(Study material)
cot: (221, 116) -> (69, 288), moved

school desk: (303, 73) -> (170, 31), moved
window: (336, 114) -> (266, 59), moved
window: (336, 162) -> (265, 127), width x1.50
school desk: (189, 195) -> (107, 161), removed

==

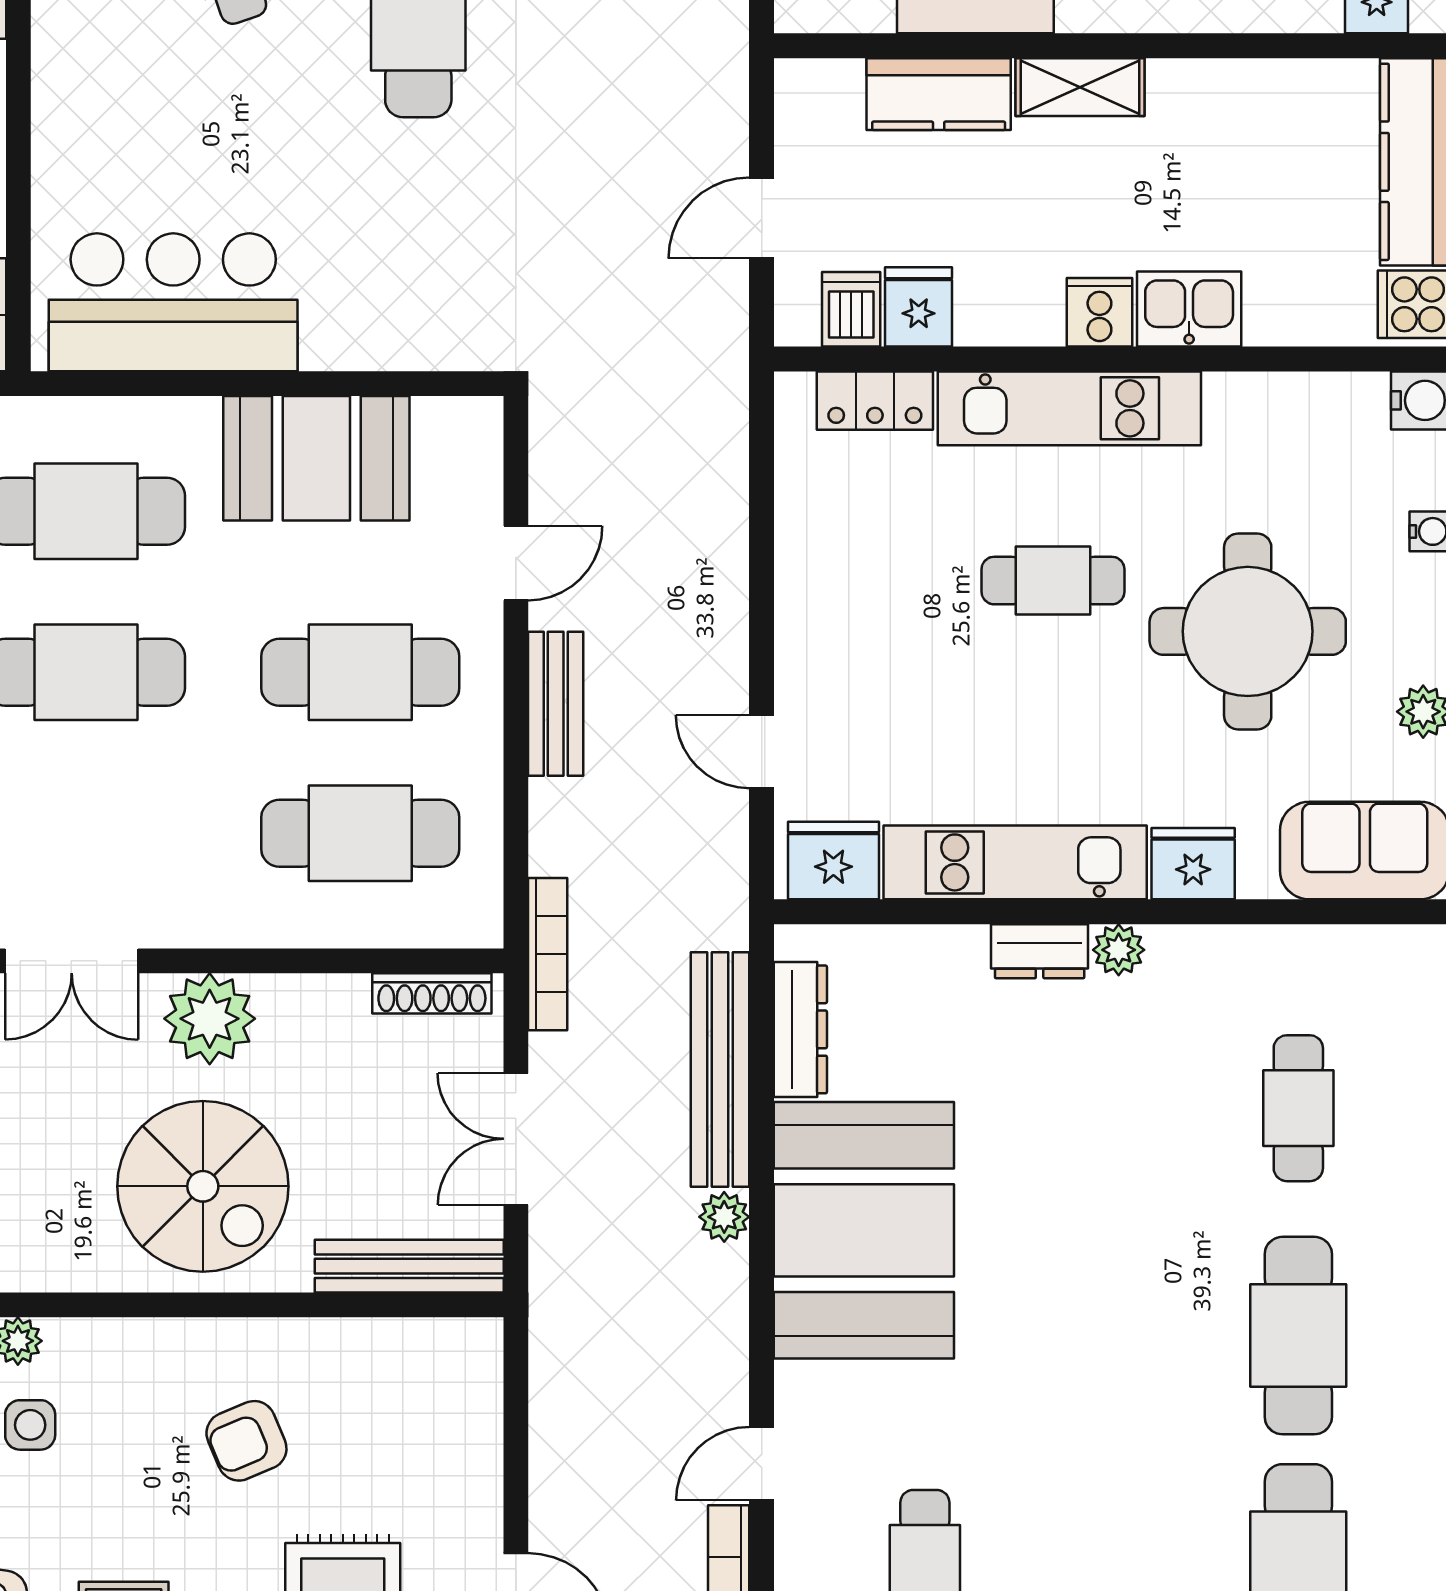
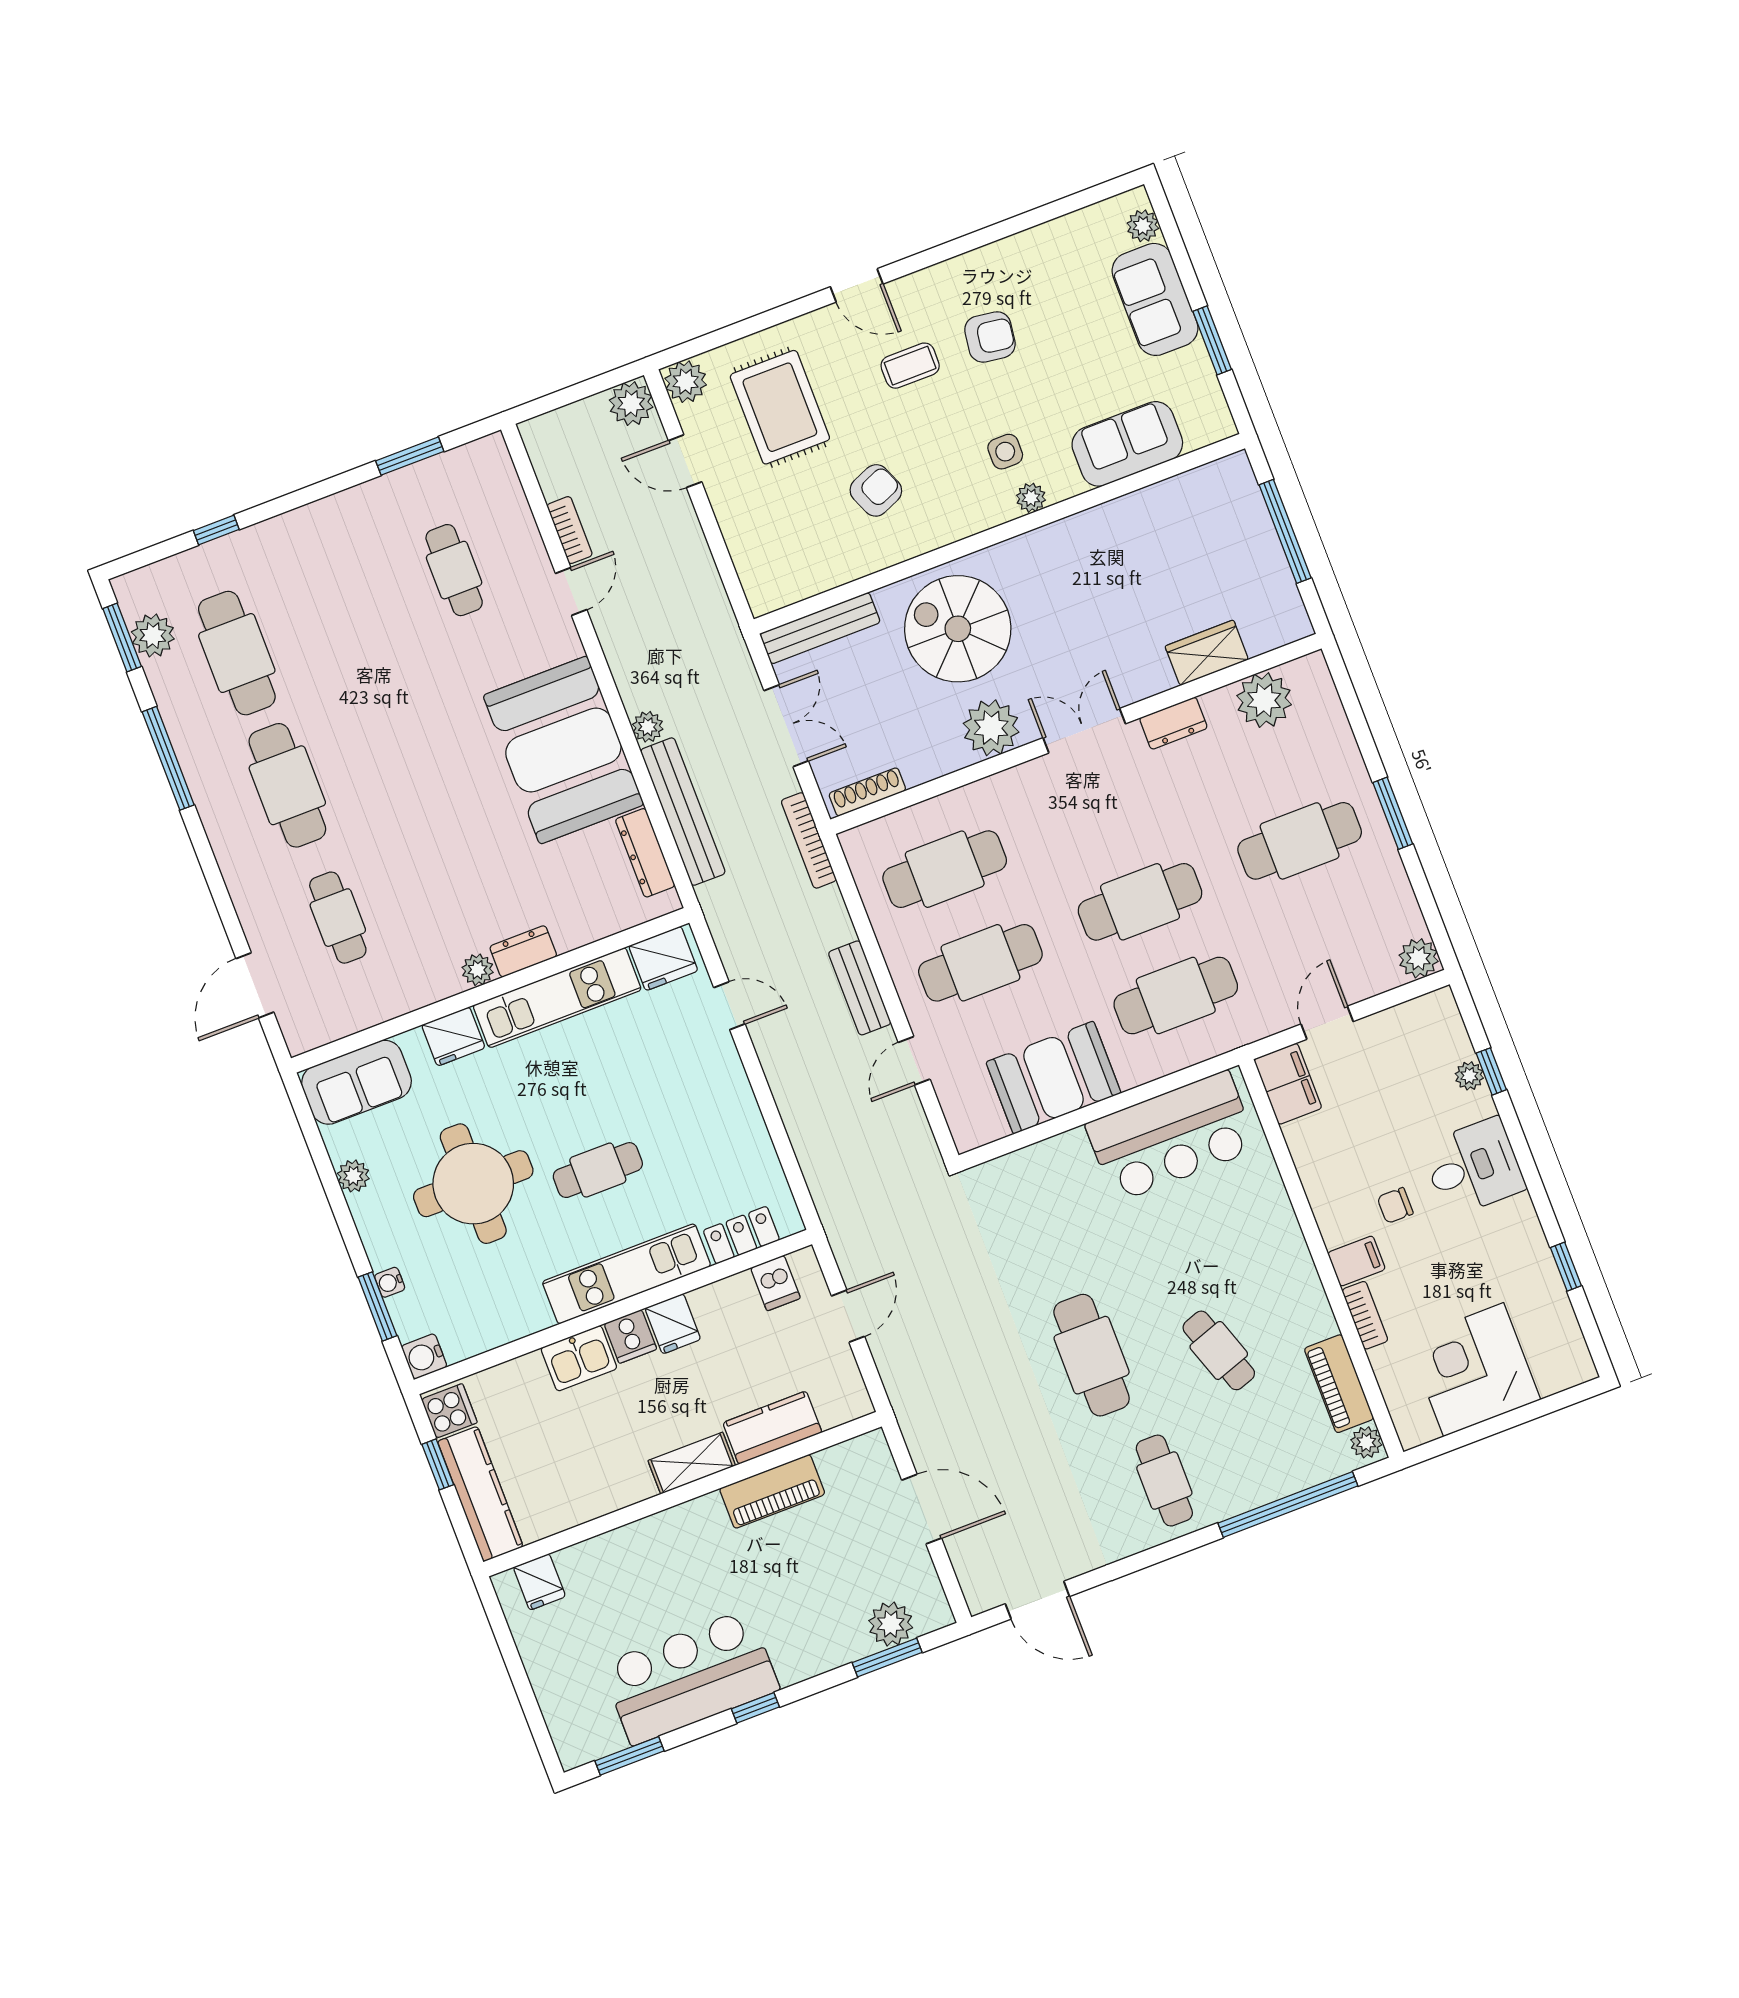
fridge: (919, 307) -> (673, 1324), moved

(Task to carry out) Your answer should consist of each line above in which "window" appears.

(Written response)
window: (336, 114) -> (266, 59), moved
window: (336, 162) -> (265, 127), width x1.50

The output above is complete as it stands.